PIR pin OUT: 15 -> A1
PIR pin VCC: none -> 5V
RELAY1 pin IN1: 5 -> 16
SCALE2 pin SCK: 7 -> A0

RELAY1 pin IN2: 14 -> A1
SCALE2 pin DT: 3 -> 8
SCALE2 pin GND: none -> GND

==

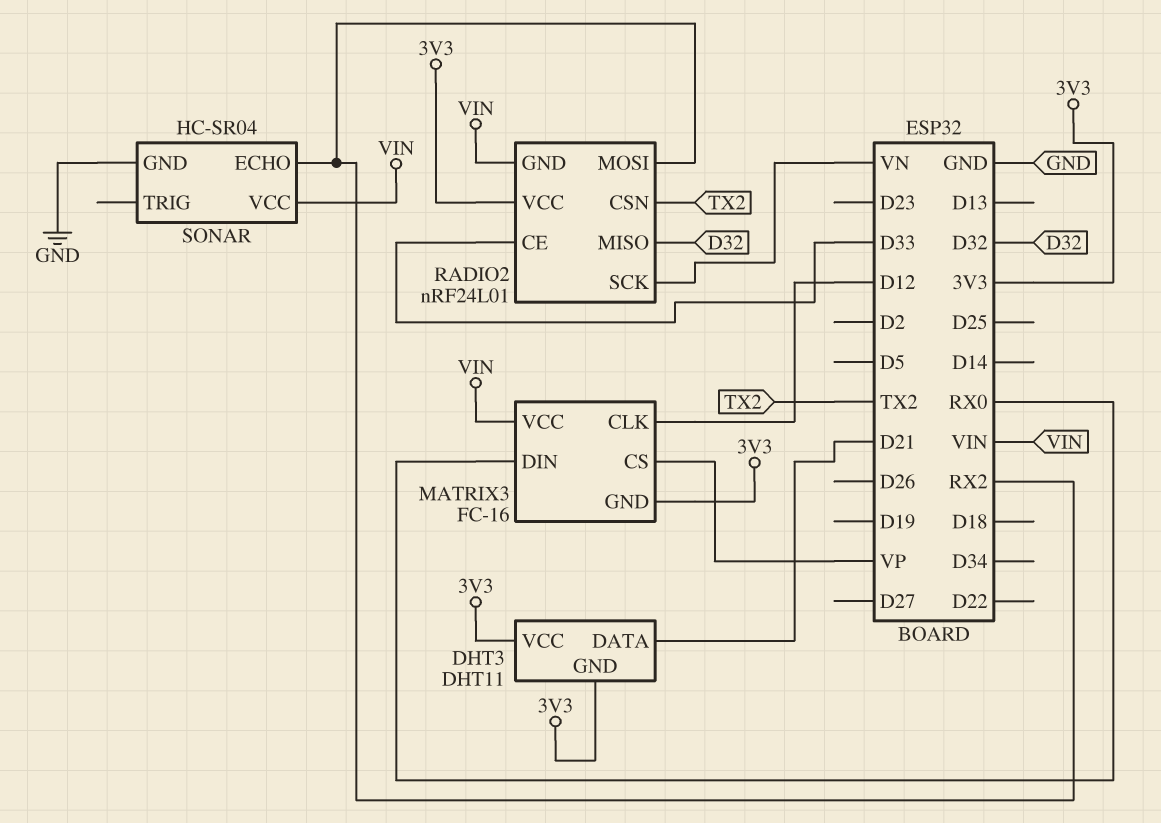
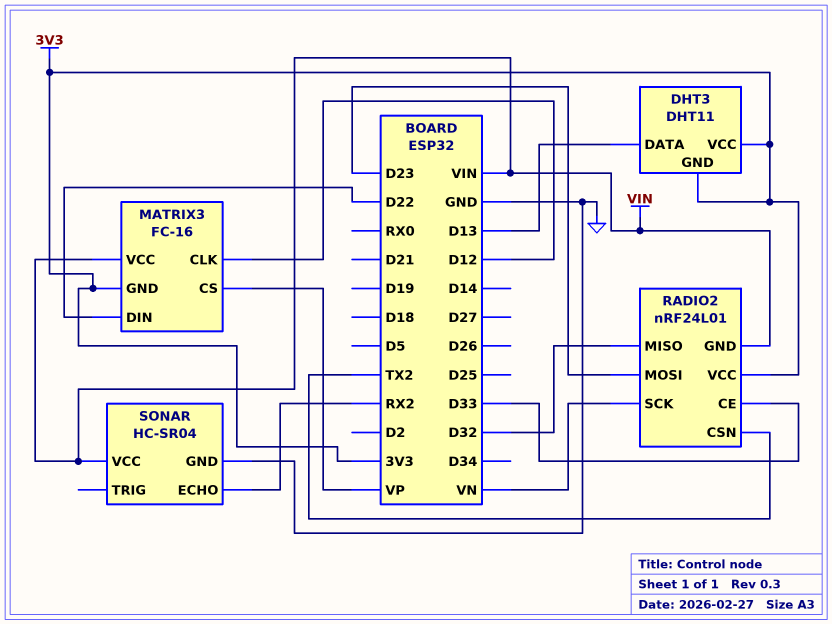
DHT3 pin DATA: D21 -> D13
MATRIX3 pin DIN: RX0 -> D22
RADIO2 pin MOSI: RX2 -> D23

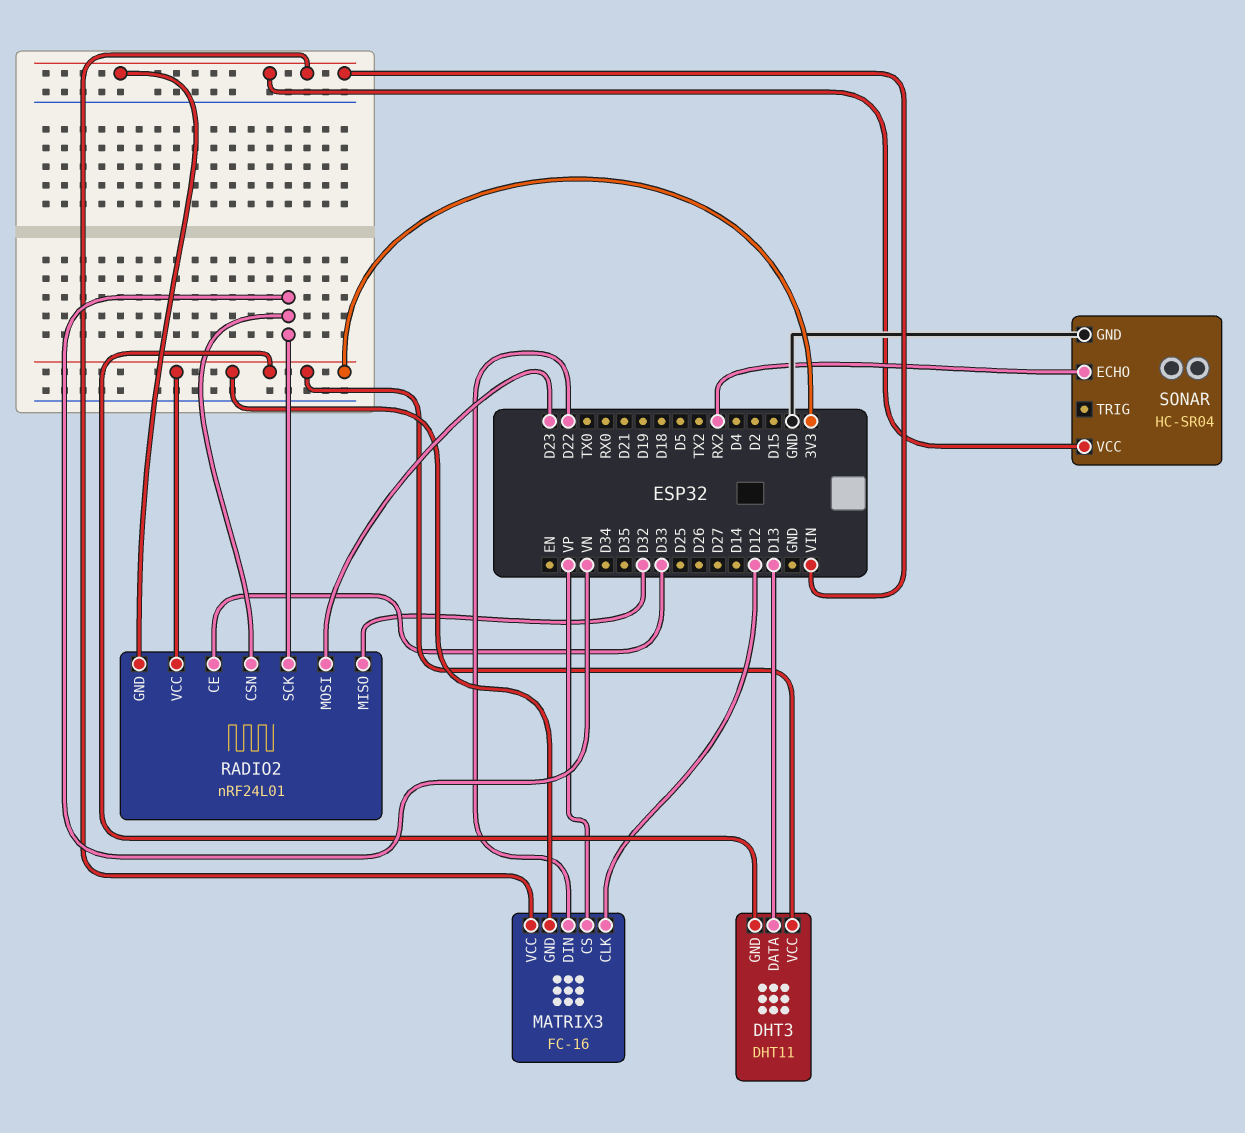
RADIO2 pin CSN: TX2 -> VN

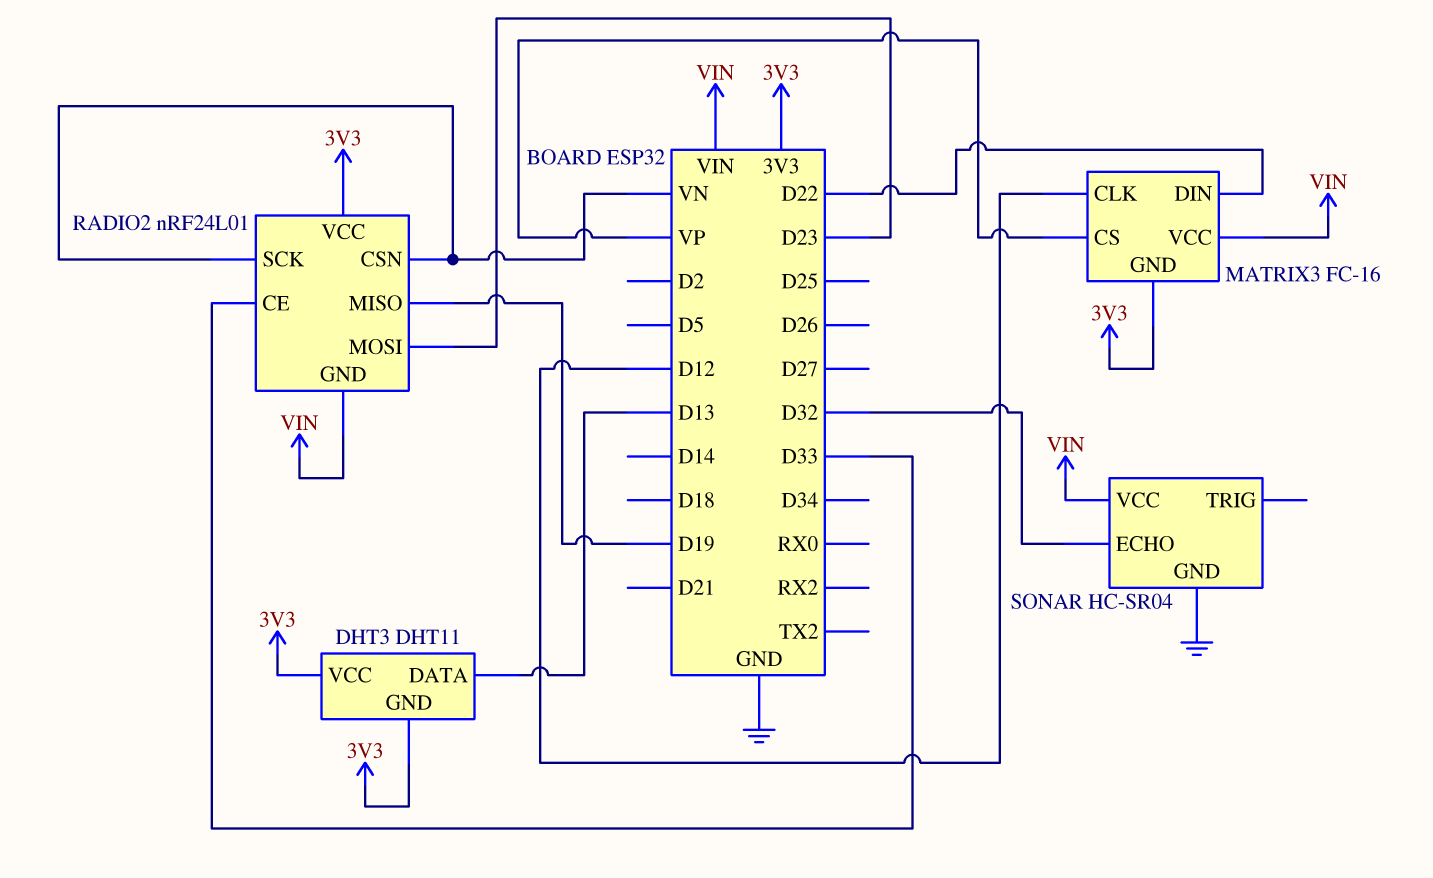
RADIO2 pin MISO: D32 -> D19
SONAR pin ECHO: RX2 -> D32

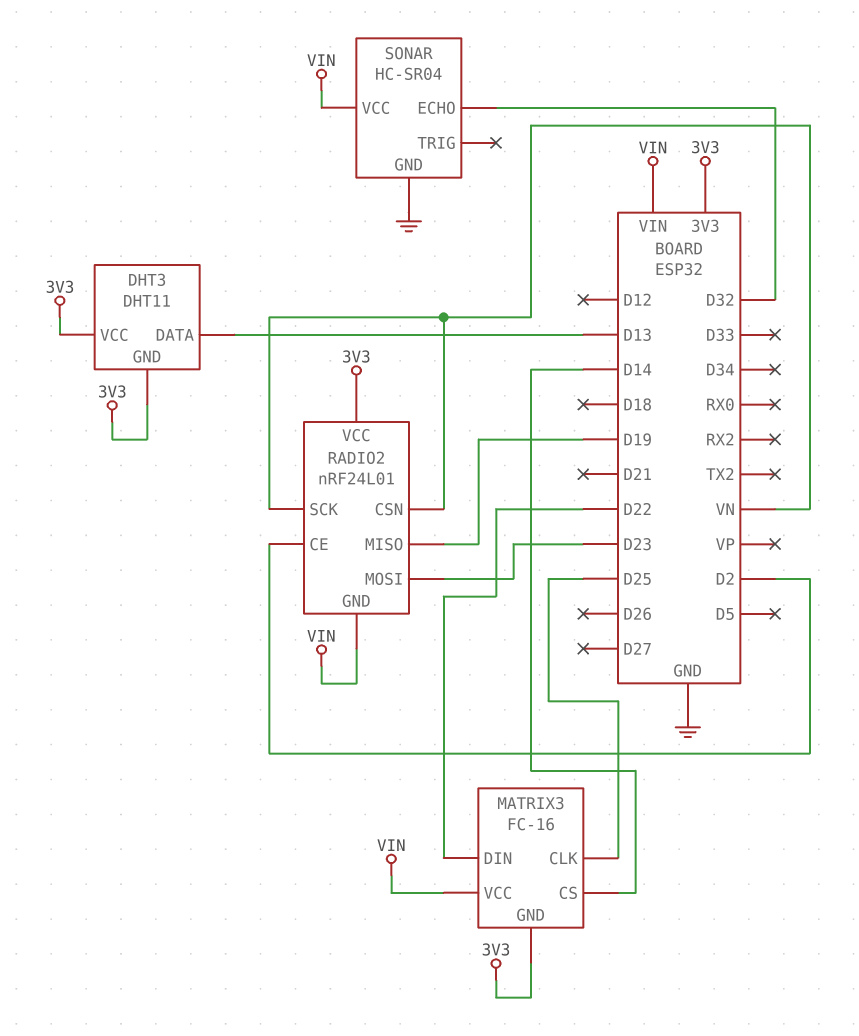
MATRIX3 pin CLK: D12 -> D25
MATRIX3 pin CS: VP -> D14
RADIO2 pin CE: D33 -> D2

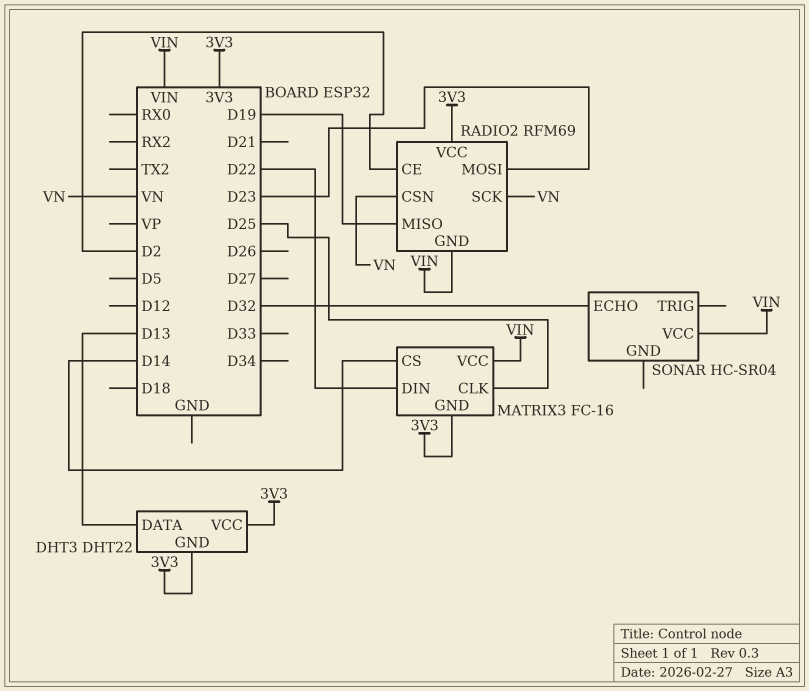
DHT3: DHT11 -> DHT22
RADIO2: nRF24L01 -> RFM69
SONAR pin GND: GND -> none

- [Exercise details]: Note how many lines in the material contain the string "SONAR", and give that number alone.

- [Answer to this exercise]: 2